- TASK STATEMENT -
I'd like every record given again exactly, please.

____ DATASET EXTRACT

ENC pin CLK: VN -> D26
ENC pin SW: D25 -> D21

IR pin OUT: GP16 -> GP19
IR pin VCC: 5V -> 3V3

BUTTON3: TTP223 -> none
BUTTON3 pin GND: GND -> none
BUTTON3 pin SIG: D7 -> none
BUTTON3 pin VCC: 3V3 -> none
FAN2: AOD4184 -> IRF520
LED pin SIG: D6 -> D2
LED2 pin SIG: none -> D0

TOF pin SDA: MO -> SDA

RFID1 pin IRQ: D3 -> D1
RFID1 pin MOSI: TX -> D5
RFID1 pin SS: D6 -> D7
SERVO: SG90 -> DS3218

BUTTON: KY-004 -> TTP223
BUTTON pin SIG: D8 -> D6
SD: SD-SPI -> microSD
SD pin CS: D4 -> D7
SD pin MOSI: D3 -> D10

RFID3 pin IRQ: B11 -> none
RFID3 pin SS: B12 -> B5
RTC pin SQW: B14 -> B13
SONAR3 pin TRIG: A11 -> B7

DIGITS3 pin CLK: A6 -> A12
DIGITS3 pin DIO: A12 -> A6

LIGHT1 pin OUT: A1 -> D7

________

- ANSWER TO THIS TASK -
ENC pin CLK: VN -> D26
ENC pin SW: D25 -> D21

IR pin OUT: GP16 -> GP19
IR pin VCC: 5V -> 3V3

BUTTON3: TTP223 -> none
BUTTON3 pin GND: GND -> none
BUTTON3 pin SIG: D7 -> none
BUTTON3 pin VCC: 3V3 -> none
FAN2: AOD4184 -> IRF520
LED pin SIG: D6 -> D2
LED2 pin SIG: none -> D0

TOF pin SDA: MO -> SDA

RFID1 pin IRQ: D3 -> D1
RFID1 pin MOSI: TX -> D5
RFID1 pin SS: D6 -> D7
SERVO: SG90 -> DS3218

BUTTON: KY-004 -> TTP223
BUTTON pin SIG: D8 -> D6
SD: SD-SPI -> microSD
SD pin CS: D4 -> D7
SD pin MOSI: D3 -> D10

RFID3 pin IRQ: B11 -> none
RFID3 pin SS: B12 -> B5
RTC pin SQW: B14 -> B13
SONAR3 pin TRIG: A11 -> B7

DIGITS3 pin CLK: A6 -> A12
DIGITS3 pin DIO: A12 -> A6

LIGHT1 pin OUT: A1 -> D7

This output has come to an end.